When you come to a picture, pass over it, and set down the entries below exactly.

□ □ □ □ □ □ □

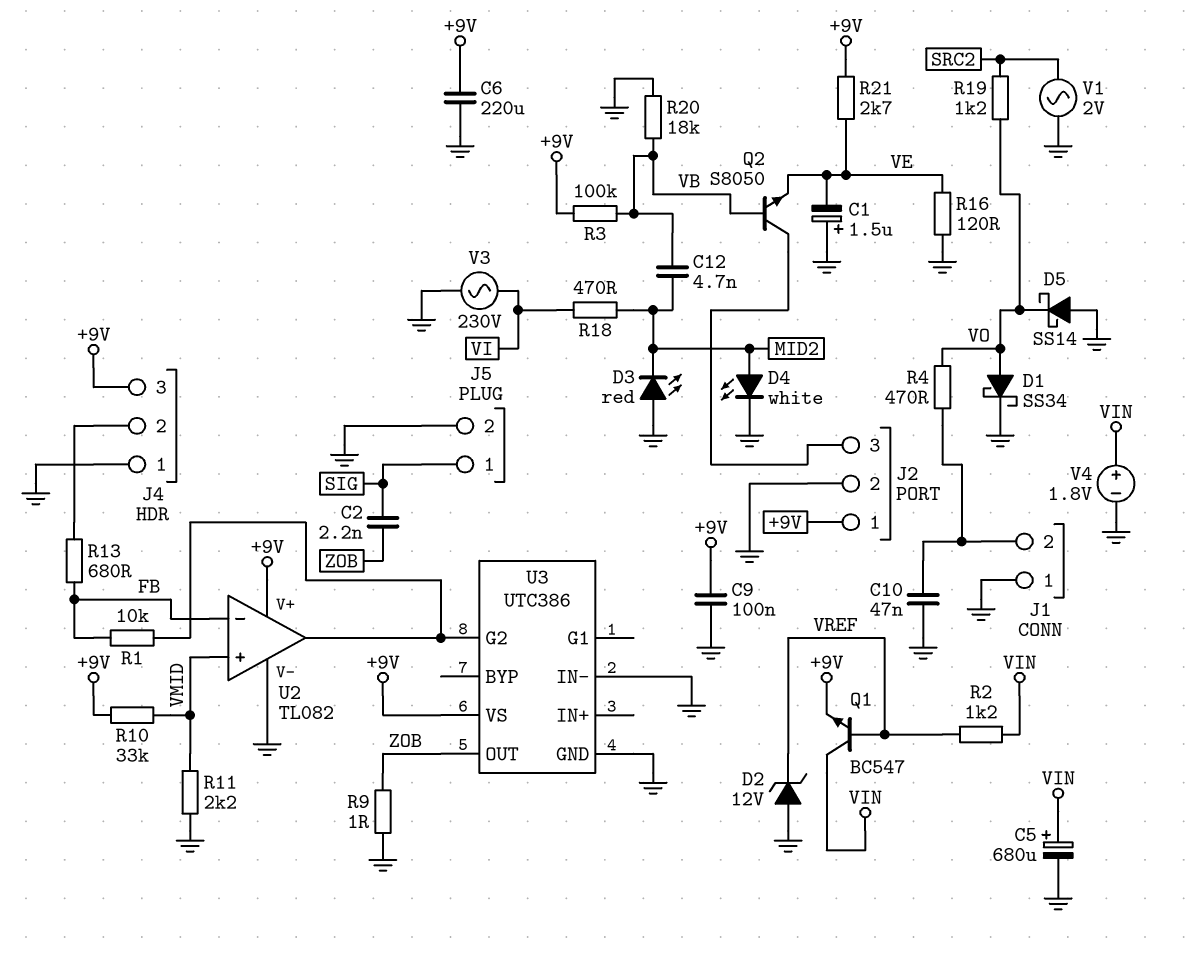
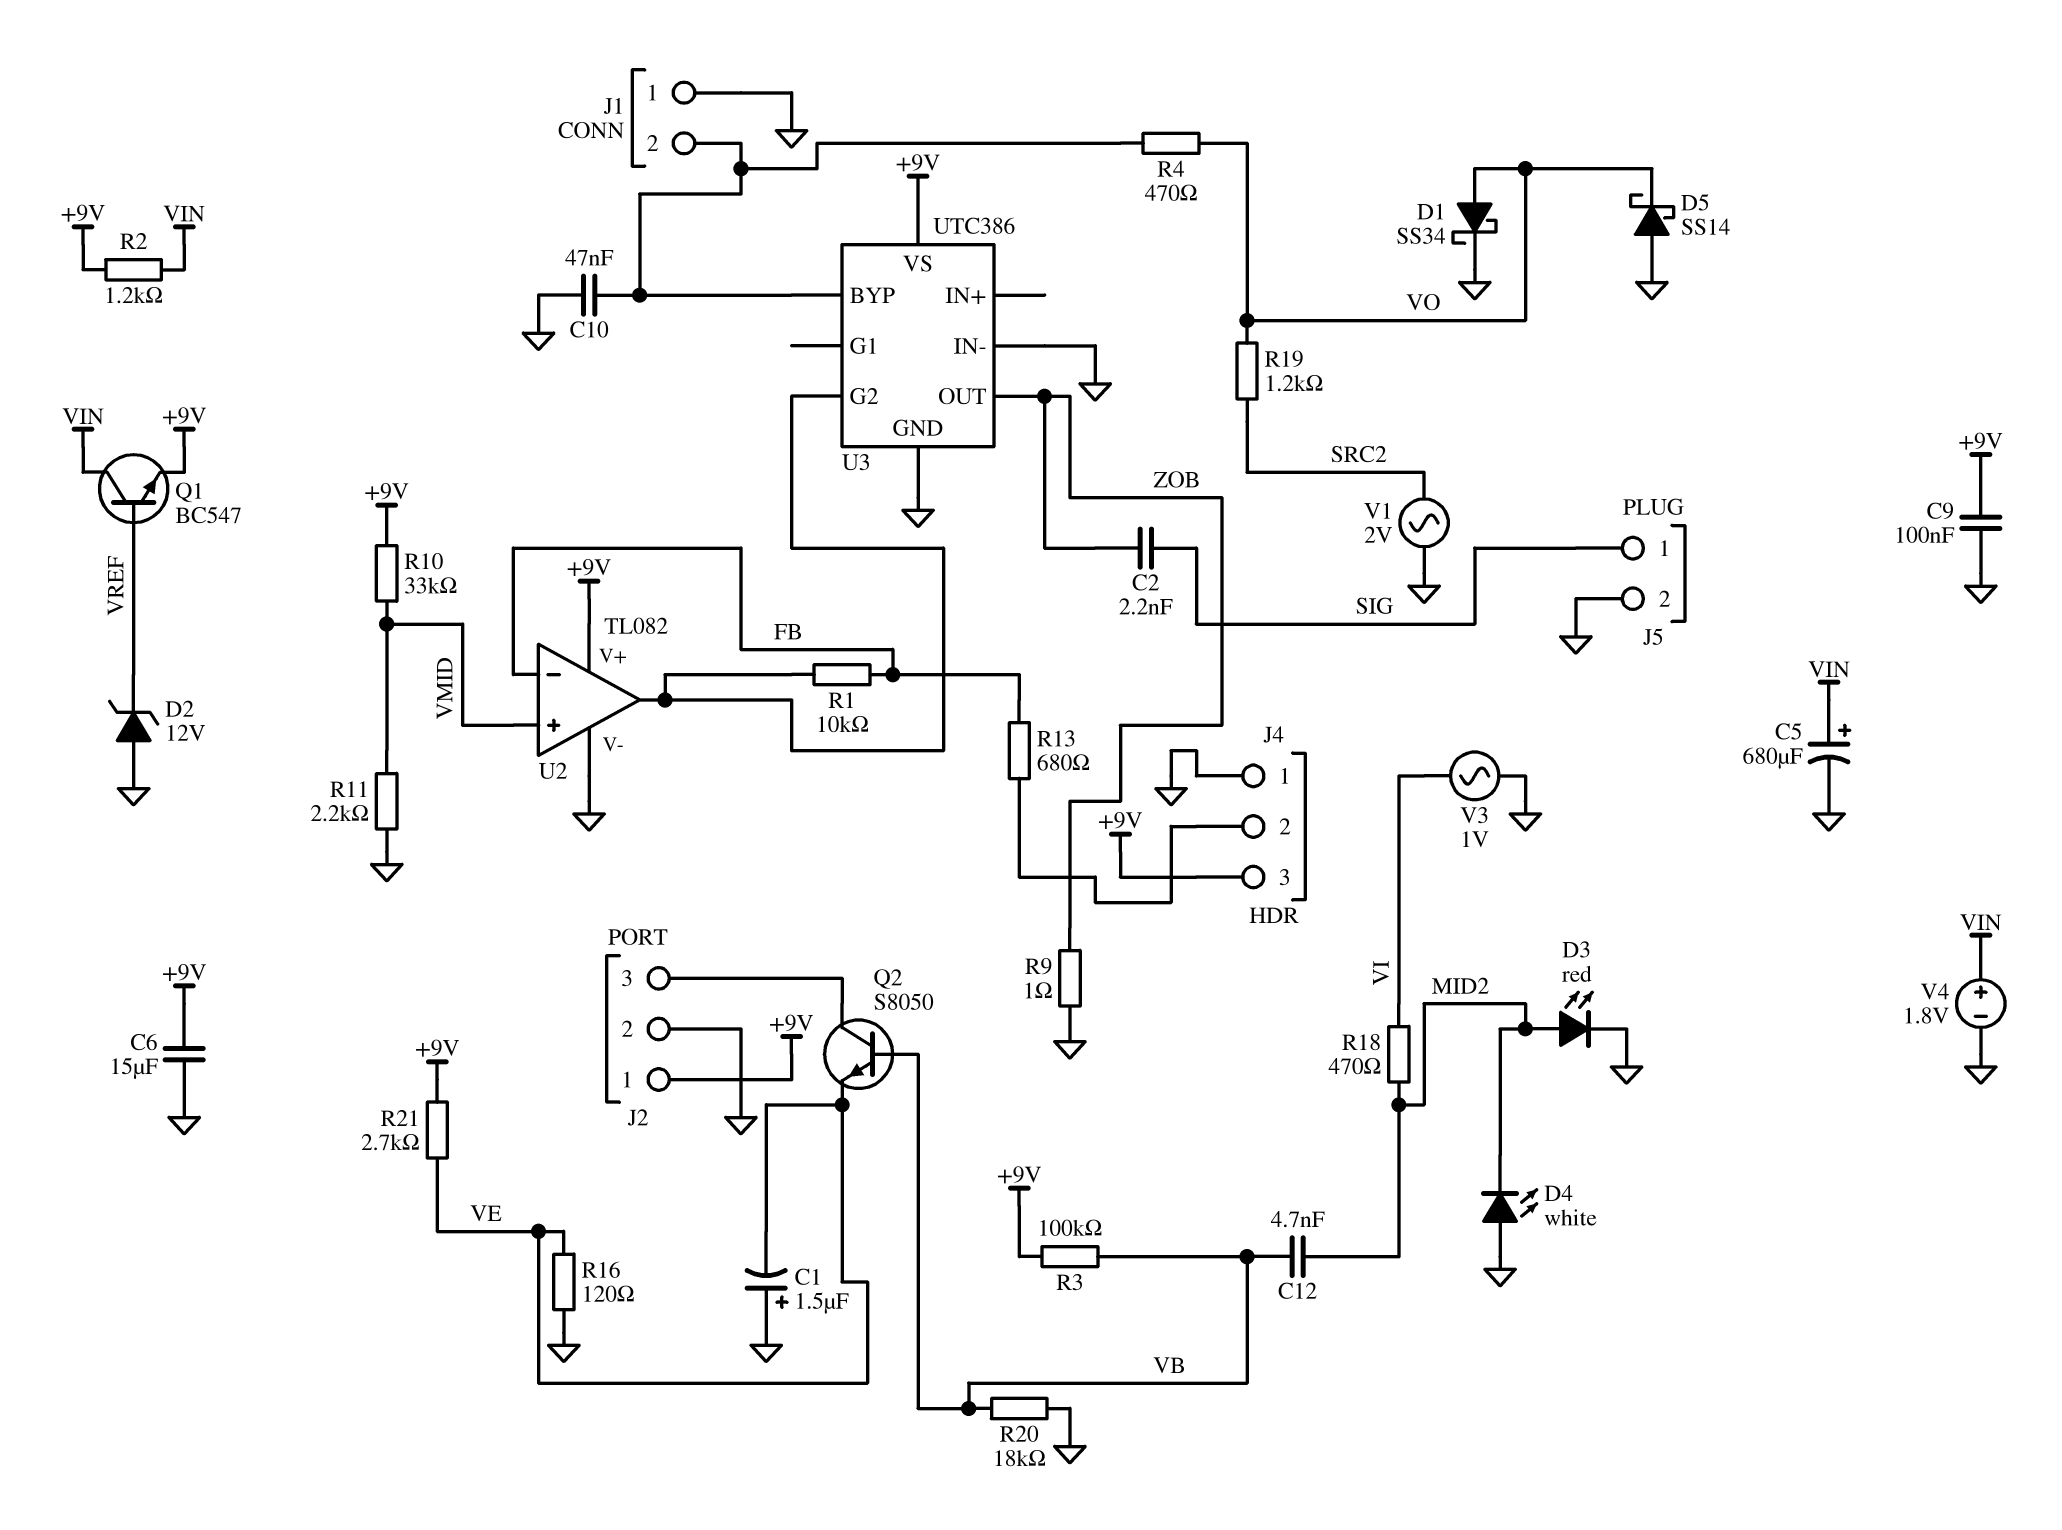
C6: 220uF (+9V, GND) -> 15uF (+9V, GND)
D3: LED red (A GND, K MID2) -> LED red (A MID2, K GND)
D4: LED white (A MID2, K GND) -> LED white (A GND, K MID2)
R2: 1.2k (VIN, VREF) -> 1.2k (+9V, VIN)
U3 pin BYP: none -> J1/2
V3: AC 230V (GND, VI) -> AC 1V (GND, VI)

□ □ □ □ □ □ □

OUTPUT FOR THIS TASK:
C6: 220uF (+9V, GND) -> 15uF (+9V, GND)
D3: LED red (A GND, K MID2) -> LED red (A MID2, K GND)
D4: LED white (A MID2, K GND) -> LED white (A GND, K MID2)
R2: 1.2k (VIN, VREF) -> 1.2k (+9V, VIN)
U3 pin BYP: none -> J1/2
V3: AC 230V (GND, VI) -> AC 1V (GND, VI)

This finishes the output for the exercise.